**HOW TO COMPLETE THIS TASK**
Please copy exactly every line from the one that contains "D4: zener 5.6V" to the end of the data below, with both ends included and no other lines.

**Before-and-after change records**

--*--

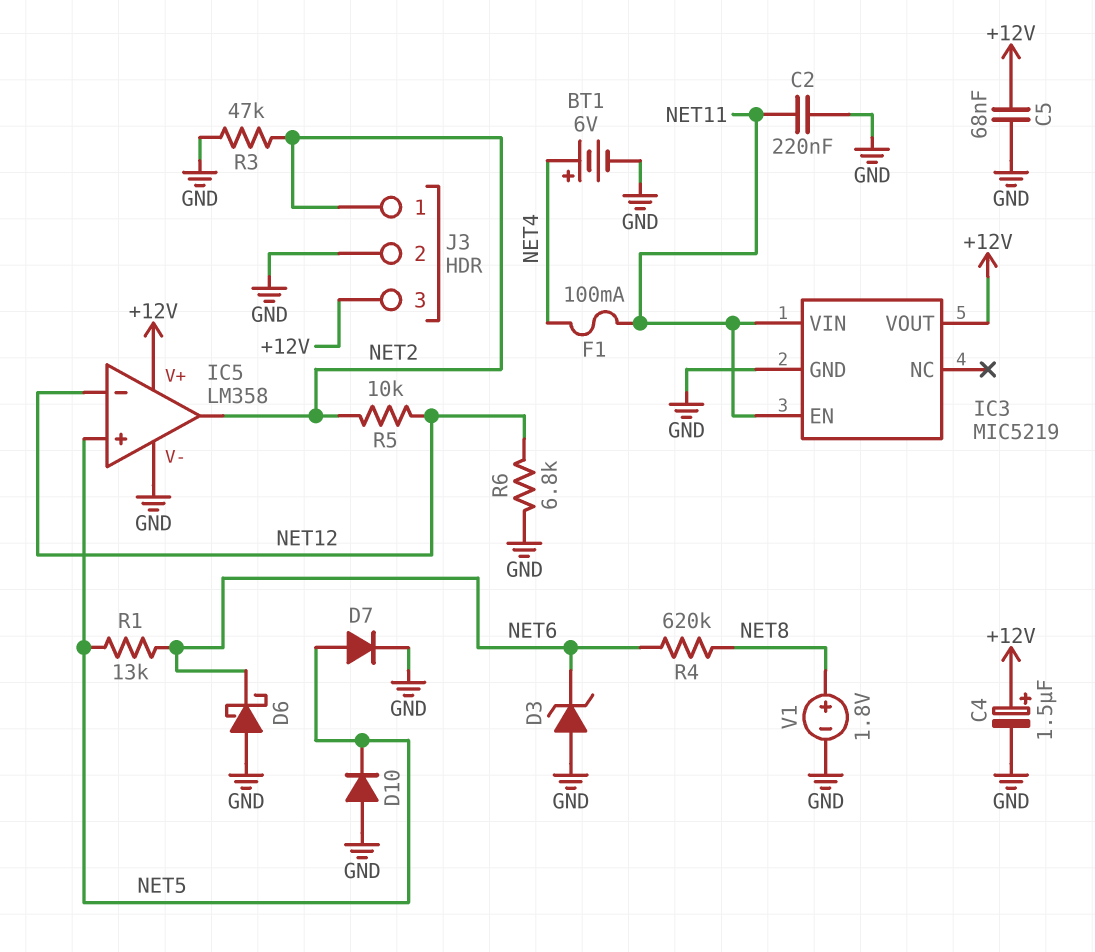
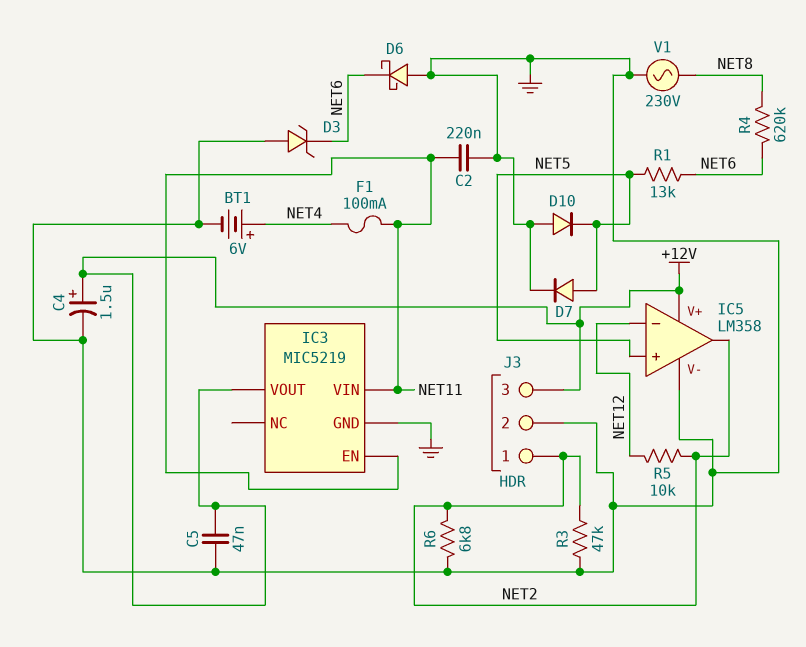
C5: 68nF (+12V, GND) -> 47nF (+12V, GND)
R6: 6.8k (GND, NET12) -> 6.8k (GND, NET2)
V1: 1.8V (plus NET8, minus GND) -> AC 230V (GND, NET8)

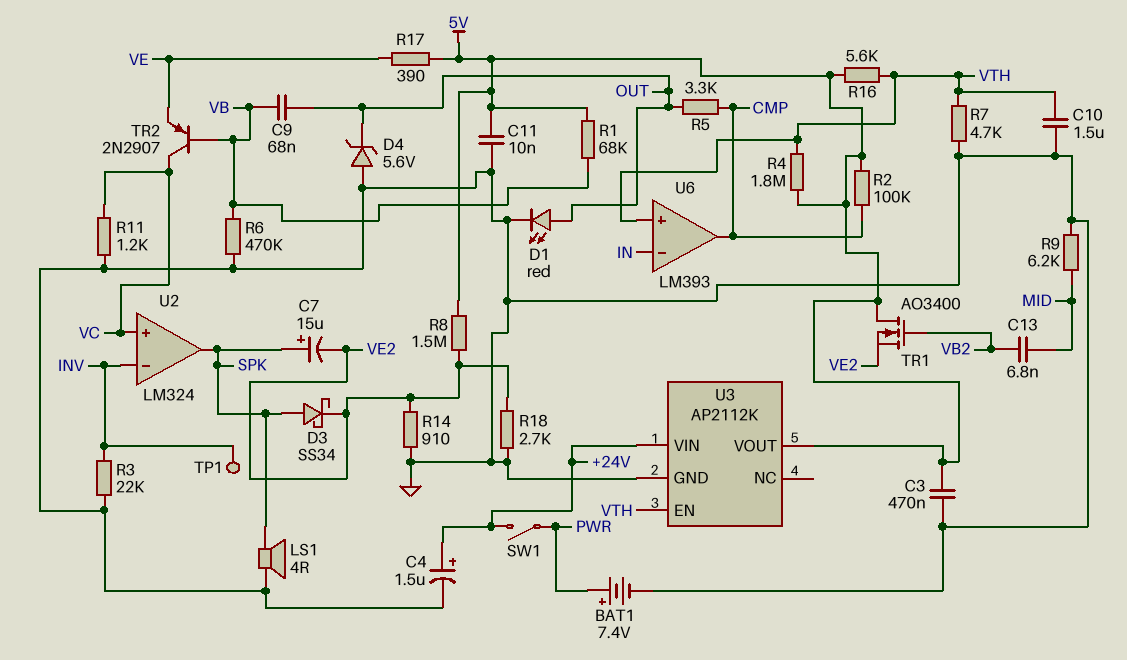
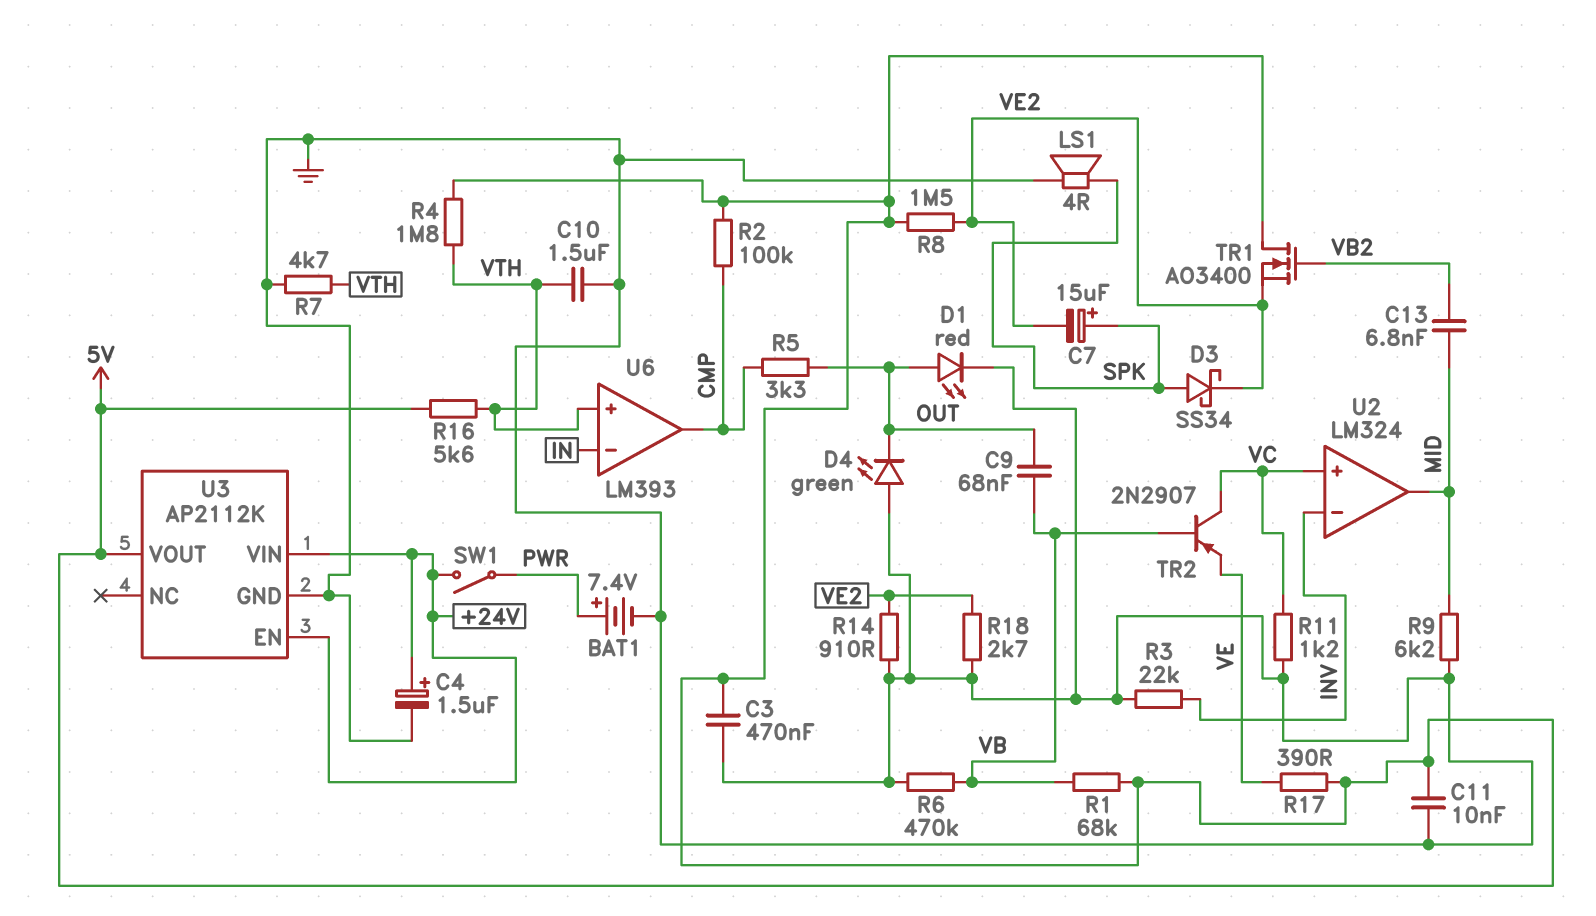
D4: zener 5.6V (A GND, K OUT) -> LED green (A GND, K OUT)
TP1: test point (INV) -> none
U2 pin out: SPK -> MID
U3 pin EN: VTH -> +24V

--*--

**REPLY**
D4: zener 5.6V (A GND, K OUT) -> LED green (A GND, K OUT)
TP1: test point (INV) -> none
U2 pin out: SPK -> MID
U3 pin EN: VTH -> +24V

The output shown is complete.